* start RECORDS TO PROCESS *
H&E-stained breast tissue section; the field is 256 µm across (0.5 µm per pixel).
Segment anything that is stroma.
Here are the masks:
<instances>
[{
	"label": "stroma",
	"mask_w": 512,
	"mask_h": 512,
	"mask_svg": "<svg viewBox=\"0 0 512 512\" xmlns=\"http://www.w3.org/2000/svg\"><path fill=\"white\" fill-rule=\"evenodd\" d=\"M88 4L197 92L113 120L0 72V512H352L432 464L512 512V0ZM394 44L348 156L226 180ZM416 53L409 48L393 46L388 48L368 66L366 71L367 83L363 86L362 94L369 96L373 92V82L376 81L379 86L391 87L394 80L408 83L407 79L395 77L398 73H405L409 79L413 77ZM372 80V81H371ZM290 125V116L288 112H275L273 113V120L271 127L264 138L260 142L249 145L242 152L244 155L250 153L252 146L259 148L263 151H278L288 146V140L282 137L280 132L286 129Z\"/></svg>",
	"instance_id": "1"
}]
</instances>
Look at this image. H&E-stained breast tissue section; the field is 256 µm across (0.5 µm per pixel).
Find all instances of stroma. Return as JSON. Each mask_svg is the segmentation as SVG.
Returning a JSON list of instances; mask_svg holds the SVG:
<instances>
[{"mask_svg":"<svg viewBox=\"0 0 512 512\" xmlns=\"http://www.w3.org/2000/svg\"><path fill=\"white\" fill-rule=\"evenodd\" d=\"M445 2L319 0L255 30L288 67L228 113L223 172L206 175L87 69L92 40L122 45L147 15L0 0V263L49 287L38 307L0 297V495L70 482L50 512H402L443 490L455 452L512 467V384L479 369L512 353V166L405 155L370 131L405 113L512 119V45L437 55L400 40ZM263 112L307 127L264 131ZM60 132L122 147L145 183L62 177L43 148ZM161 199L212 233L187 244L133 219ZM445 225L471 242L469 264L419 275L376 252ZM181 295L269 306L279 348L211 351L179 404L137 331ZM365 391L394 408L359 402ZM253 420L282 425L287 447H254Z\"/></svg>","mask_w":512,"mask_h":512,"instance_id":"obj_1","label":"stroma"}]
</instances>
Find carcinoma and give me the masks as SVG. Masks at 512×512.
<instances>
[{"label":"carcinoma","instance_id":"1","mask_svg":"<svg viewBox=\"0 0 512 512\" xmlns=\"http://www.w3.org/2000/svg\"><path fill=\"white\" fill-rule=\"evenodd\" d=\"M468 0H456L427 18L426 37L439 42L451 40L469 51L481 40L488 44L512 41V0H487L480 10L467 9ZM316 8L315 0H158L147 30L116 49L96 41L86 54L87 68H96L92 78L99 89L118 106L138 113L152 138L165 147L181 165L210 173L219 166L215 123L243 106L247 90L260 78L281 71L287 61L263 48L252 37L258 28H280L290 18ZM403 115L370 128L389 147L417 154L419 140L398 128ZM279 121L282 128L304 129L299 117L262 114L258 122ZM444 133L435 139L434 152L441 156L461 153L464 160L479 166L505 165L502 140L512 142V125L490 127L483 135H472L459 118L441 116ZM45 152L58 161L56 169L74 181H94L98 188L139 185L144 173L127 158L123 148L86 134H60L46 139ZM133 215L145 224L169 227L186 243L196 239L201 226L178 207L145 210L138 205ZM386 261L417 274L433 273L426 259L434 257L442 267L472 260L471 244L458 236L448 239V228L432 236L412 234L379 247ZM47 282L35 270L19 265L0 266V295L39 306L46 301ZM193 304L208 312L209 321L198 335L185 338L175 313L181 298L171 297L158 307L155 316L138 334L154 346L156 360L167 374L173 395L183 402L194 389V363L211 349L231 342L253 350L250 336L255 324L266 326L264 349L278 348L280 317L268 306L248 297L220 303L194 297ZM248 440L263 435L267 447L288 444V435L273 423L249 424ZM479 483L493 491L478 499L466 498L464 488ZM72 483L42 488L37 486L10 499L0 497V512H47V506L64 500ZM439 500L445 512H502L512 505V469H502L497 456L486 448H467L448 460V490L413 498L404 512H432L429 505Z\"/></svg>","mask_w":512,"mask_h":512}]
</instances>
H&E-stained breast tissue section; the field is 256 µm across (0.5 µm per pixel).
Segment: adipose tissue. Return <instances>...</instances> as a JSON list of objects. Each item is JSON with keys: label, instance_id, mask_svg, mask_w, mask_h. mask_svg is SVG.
* end RECORDS TO PROCESS *
**EXERCISE REQUIREMENTS**
Give all the records again. Match them exactly.

**RESULT FOR THIS TASK**
H&E-stained breast tissue section; the field is 256 µm across (0.5 µm per pixel).
Segment anything that is stroma.
Here are the masks:
<instances>
[{
	"label": "stroma",
	"mask_w": 512,
	"mask_h": 512,
	"mask_svg": "<svg viewBox=\"0 0 512 512\" xmlns=\"http://www.w3.org/2000/svg\"><path fill=\"white\" fill-rule=\"evenodd\" d=\"M88 4L197 92L113 120L0 72V512H352L432 464L512 512V0ZM394 44L348 156L226 180ZM416 53L409 48L393 46L388 48L368 66L366 71L367 83L363 86L362 94L369 96L373 92V82L376 81L379 86L391 87L394 80L408 83L407 79L395 77L398 73H405L409 79L413 77ZM372 80V81H371ZM290 125V116L288 112H275L273 113V120L271 127L264 138L260 142L249 145L242 152L244 155L250 153L252 146L259 148L263 151H278L288 146V140L282 137L280 132L286 129Z\"/></svg>",
	"instance_id": "1"
}]
</instances>
Look at this image. H&E-stained breast tissue section; the field is 256 µm across (0.5 µm per pixel).
Find all instances of stroma. Return as JSON. Each mask_svg is the segmentation as SVG.
Returning a JSON list of instances; mask_svg holds the SVG:
<instances>
[{"mask_svg":"<svg viewBox=\"0 0 512 512\" xmlns=\"http://www.w3.org/2000/svg\"><path fill=\"white\" fill-rule=\"evenodd\" d=\"M445 2L319 0L255 30L288 67L228 113L223 172L206 175L87 69L92 40L122 45L147 15L0 0V263L49 287L38 307L0 297V495L70 482L50 512H402L443 490L455 452L512 467V384L479 369L512 353V166L405 155L370 131L405 113L512 119V45L437 55L400 40ZM263 112L307 127L264 131ZM60 132L122 147L145 183L62 177L43 148ZM161 199L212 233L187 244L133 219ZM445 225L471 242L469 264L419 275L376 252ZM181 295L269 306L279 348L211 351L179 404L137 331ZM365 391L394 408L359 402ZM253 420L282 425L287 447H254Z\"/></svg>","mask_w":512,"mask_h":512,"instance_id":"obj_1","label":"stroma"}]
</instances>
Find carcinoma and give me the masks as SVG. Masks at 512×512.
<instances>
[{"label":"carcinoma","instance_id":"1","mask_svg":"<svg viewBox=\"0 0 512 512\" xmlns=\"http://www.w3.org/2000/svg\"><path fill=\"white\" fill-rule=\"evenodd\" d=\"M468 0H456L427 18L426 37L439 42L451 40L469 51L481 40L488 44L512 41V0H487L480 10L467 9ZM316 8L315 0H158L147 30L116 49L96 41L86 54L87 68H96L92 78L99 89L118 106L138 113L152 138L165 147L181 165L210 173L219 166L215 123L243 106L247 90L260 78L281 71L287 61L263 48L252 37L258 28H280L290 18ZM403 115L370 128L389 147L417 154L419 140L398 128ZM279 121L282 128L304 129L299 117L262 114L258 122ZM444 133L435 139L434 152L441 156L461 153L464 160L479 166L505 165L502 140L512 142V125L490 127L483 135H472L459 118L441 116ZM45 152L58 161L56 169L74 181H94L98 188L139 185L144 173L127 158L123 148L86 134H60L46 139ZM133 215L145 224L169 227L186 243L196 239L201 226L178 207L145 210L138 205ZM386 261L417 274L433 273L426 259L434 257L442 267L472 260L471 244L458 236L448 239V228L432 236L412 234L379 247ZM47 282L35 270L19 265L0 266V295L39 306L46 301ZM193 304L208 312L209 321L198 335L185 338L175 313L181 298L171 297L158 307L155 316L138 334L154 346L156 360L167 374L173 395L183 402L194 389V363L211 349L231 342L253 350L250 336L255 324L266 326L264 349L278 348L280 317L268 306L248 297L220 303L194 297ZM248 440L263 435L267 447L288 444V435L273 423L249 424ZM479 483L493 491L478 499L466 498L464 488ZM72 483L42 488L37 486L10 499L0 497V512H47V506L64 500ZM439 500L445 512H502L512 505V469H502L497 456L486 448H467L448 460V490L413 498L404 512H432L429 505Z\"/></svg>","mask_w":512,"mask_h":512}]
</instances>
H&E-stained breast tissue section; the field is 256 µm across (0.5 µm per pixel).
Segment: adipose tissue. Return <instances>...</instances> as a JSON list of objects. Each item is JSON with keys: label, instance_id, mask_svg, mask_w, mask_h. mask_svg is SVG.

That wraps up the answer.